## What the exercise asks
Your answer must repeat all of the entries word for word, without any images.

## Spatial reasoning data
○ ○ ○

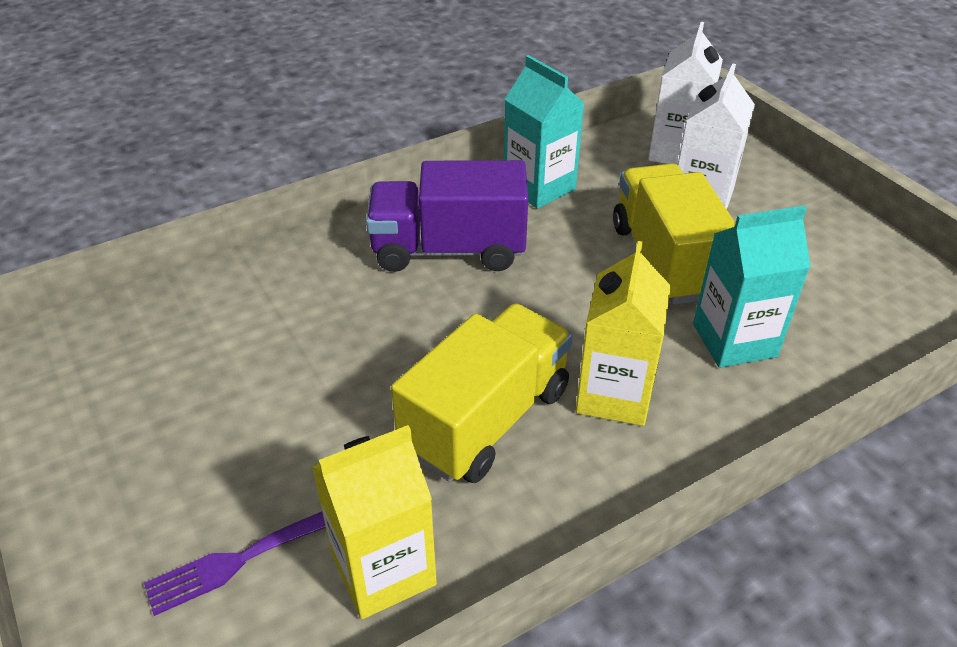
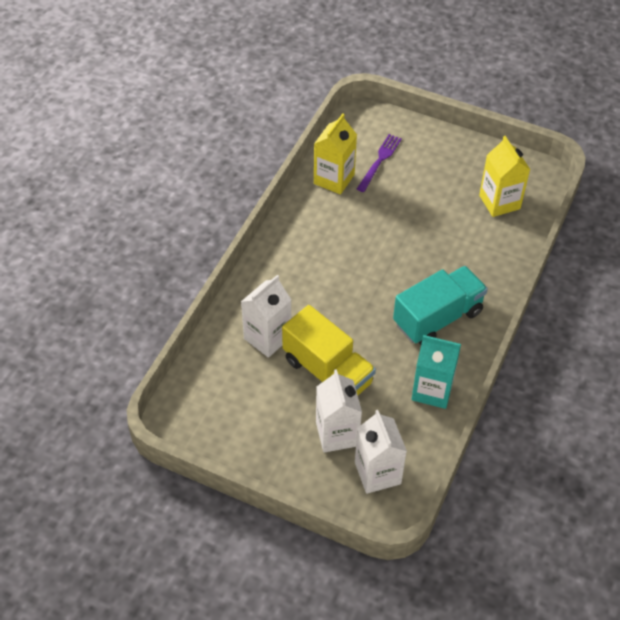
camera: 145 degrees right, 10 degrees up
(448, 250) = (437, 318): purple truck -> turquoise truck
(486, 419) = (345, 244): yellow truck -> none
(614, 394) = (303, 281): yellow carton -> yellow carton (499, 202)
(734, 340) = (267, 338): turquoise carton -> white carton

○ ○ ○

## Written response
camera: 145 degrees right, 10 degrees up
(448, 250) = (437, 318): purple truck -> turquoise truck
(486, 419) = (345, 244): yellow truck -> none
(614, 394) = (303, 281): yellow carton -> yellow carton (499, 202)
(734, 340) = (267, 338): turquoise carton -> white carton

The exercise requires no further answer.